# What to do:
From the line containing "(381, 130) = (326, 164): yellow" down to the final line of the entries below, quote every line verbatim. Exclude pictures.

# Records for processing:
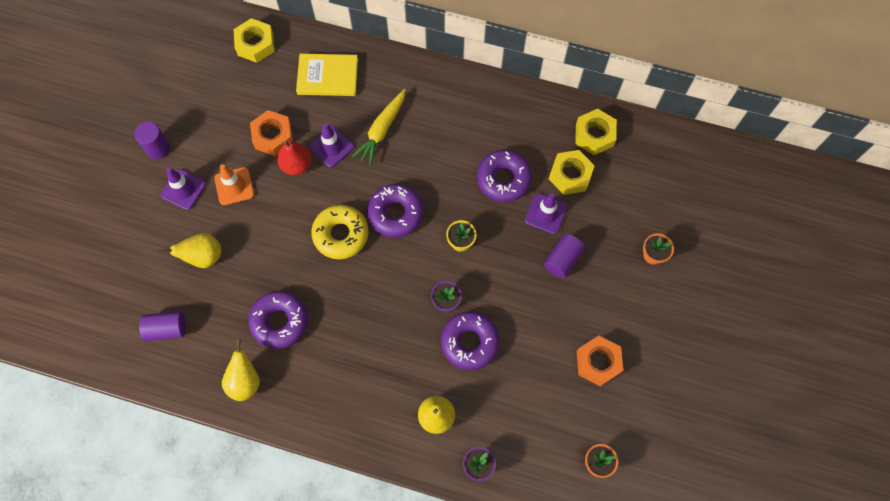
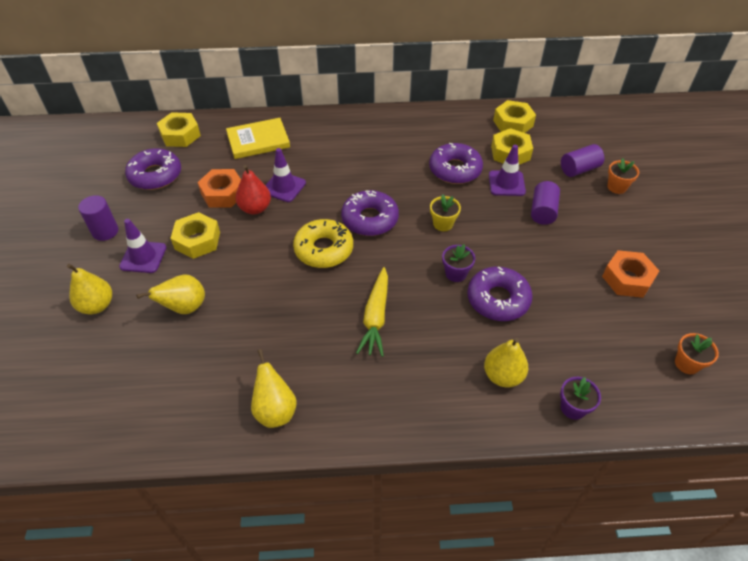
camera: 20 degrees left, 20 degrees down
(134, 229) = (97, 305): none -> yellow pear
(167, 329) = (163, 387): purple cylinder -> purple cylinder (579, 169)
(234, 186) = (197, 240): orange traffic cone -> yellow nut
(280, 321) = (292, 341): purple donut -> purple donut (155, 175)
(381, 130) = (326, 164): yellow carrot -> yellow carrot (375, 317)

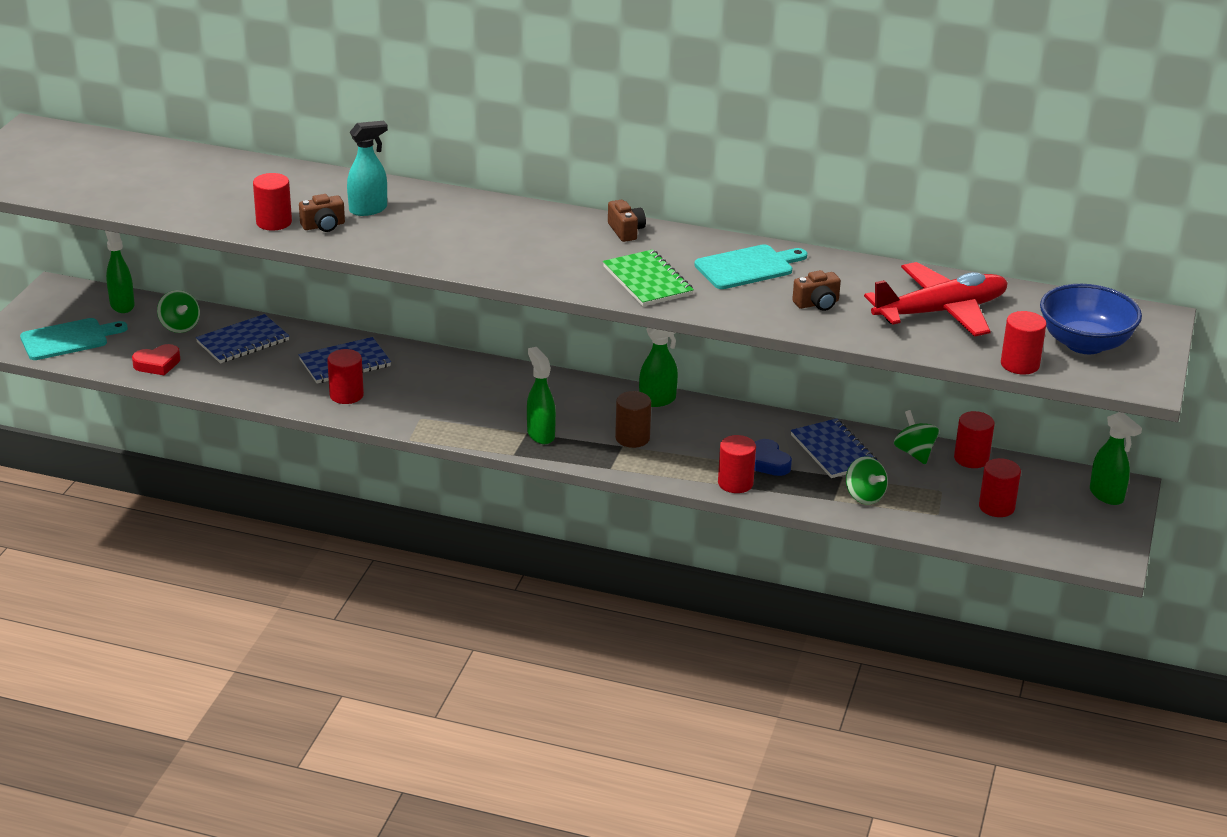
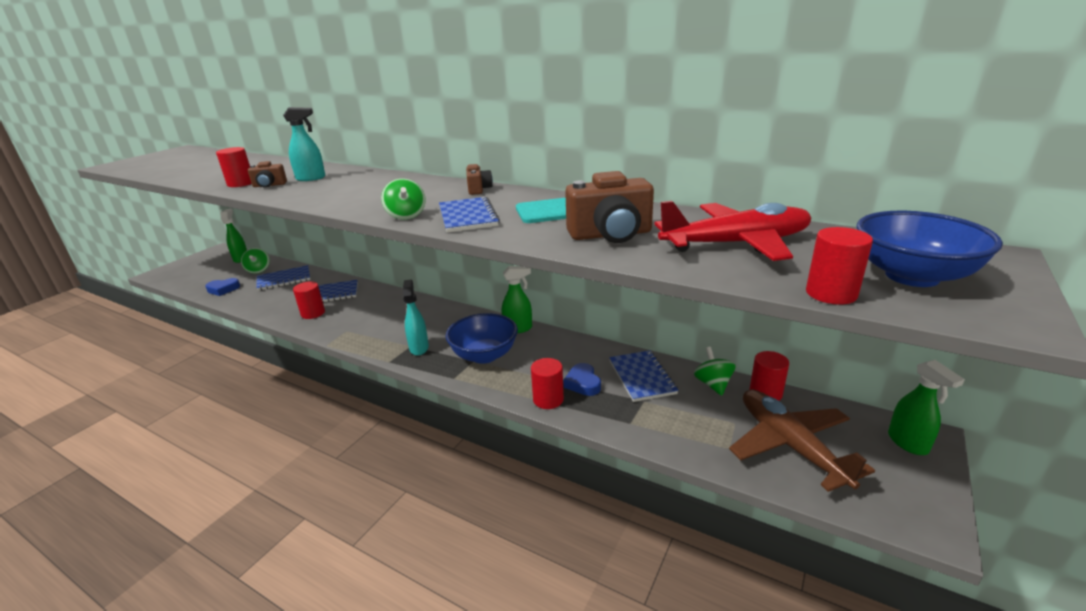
camera: 15 degrees right, 5 degrees down
(68, 339) = (192, 274): turquoise cutting board -> none
(157, 364) = (223, 289): red heart -> blue heart
(540, 434) = (419, 348): green spray bottle -> turquoise spray bottle
(632, 438) = (484, 355): brown cylinder -> blue bowl
(647, 281) = (468, 217): green notebook -> blue notebook
(817, 304) = (610, 235): brown camera -> brown camera, size x1.87
(864, 496) = (659, 422): green spinning top -> green spinning top (406, 216)
(996, 507) = (790, 445): red cylinder -> brown plane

# Response:
(381, 130) = (326, 164): yellow carrot -> yellow carrot (375, 317)

camera: 15 degrees right, 5 degrees down
(68, 339) = (192, 274): turquoise cutting board -> none
(157, 364) = (223, 289): red heart -> blue heart
(540, 434) = (419, 348): green spray bottle -> turquoise spray bottle
(632, 438) = (484, 355): brown cylinder -> blue bowl
(647, 281) = (468, 217): green notebook -> blue notebook
(817, 304) = (610, 235): brown camera -> brown camera, size x1.87
(864, 496) = (659, 422): green spinning top -> green spinning top (406, 216)
(996, 507) = (790, 445): red cylinder -> brown plane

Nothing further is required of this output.